> **STORED DATA**
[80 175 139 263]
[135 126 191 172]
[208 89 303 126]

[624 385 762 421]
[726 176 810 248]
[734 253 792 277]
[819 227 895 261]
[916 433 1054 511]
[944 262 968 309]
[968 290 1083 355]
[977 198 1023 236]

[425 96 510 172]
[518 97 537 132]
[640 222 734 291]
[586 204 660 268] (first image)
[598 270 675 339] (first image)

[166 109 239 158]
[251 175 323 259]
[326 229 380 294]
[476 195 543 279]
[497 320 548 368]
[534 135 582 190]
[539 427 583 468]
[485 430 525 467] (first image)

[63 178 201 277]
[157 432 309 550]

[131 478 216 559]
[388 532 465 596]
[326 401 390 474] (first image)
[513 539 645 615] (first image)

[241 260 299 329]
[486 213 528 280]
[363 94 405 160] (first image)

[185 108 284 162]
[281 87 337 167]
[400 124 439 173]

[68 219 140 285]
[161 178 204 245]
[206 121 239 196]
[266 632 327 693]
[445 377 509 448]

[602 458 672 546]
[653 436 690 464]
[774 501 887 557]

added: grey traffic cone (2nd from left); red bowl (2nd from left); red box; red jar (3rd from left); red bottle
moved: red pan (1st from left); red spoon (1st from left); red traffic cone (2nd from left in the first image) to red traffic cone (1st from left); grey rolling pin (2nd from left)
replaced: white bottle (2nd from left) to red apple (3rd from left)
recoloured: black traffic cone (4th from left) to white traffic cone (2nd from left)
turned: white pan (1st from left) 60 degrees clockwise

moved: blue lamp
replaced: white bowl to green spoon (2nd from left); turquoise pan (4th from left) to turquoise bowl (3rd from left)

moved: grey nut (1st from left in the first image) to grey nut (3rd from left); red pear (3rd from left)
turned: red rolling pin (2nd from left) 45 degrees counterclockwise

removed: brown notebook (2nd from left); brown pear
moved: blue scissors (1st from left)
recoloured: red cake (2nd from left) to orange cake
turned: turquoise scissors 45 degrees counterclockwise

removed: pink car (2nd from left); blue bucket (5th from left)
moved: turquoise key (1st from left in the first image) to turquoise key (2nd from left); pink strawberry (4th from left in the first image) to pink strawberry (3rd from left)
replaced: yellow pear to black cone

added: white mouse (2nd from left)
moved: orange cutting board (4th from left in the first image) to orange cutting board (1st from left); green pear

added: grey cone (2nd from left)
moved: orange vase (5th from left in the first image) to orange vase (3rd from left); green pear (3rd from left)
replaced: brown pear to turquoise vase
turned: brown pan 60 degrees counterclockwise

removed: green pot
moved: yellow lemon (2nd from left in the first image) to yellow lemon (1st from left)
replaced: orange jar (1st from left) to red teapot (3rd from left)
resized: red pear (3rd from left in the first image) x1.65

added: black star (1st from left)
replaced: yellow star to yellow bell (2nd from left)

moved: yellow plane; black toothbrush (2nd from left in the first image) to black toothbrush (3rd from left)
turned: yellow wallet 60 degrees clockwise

> **WORK TO COMPLETE**
Whenever a line of the data includes "traffic", copy that line.

> **ANSWER SPACE**
added: grey traffic cone (2nd from left); red bowl (2nd from left); red box; red jar (3rd from left); red bottle
moved: red pan (1st from left); red spoon (1st from left); red traffic cone (2nd from left in the first image) to red traffic cone (1st from left); grey rolling pin (2nd from left)
recoloured: black traffic cone (4th from left) to white traffic cone (2nd from left)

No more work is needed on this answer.